__Exercise__.
Write out, from the entries below, exactly the lines that run between the lines holding "(309, 332) = (267, 674): brown" and "(523, 327) = (214, 480): orange", inclusive, and stop there.

START Data for processing

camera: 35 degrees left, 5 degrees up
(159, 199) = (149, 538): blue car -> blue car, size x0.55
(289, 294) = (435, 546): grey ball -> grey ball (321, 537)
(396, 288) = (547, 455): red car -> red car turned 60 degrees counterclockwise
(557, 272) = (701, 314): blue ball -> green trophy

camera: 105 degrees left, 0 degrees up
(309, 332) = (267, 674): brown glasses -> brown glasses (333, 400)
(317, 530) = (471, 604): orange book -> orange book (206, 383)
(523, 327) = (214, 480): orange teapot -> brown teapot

END Data for processing
START Data for processing

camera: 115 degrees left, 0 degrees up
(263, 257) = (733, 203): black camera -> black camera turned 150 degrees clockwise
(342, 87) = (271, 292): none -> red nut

END Data for processing

__Output for this exercise__.
(309, 332) = (267, 674): brown glasses -> brown glasses (333, 400)
(317, 530) = (471, 604): orange book -> orange book (206, 383)
(523, 327) = (214, 480): orange teapot -> brown teapot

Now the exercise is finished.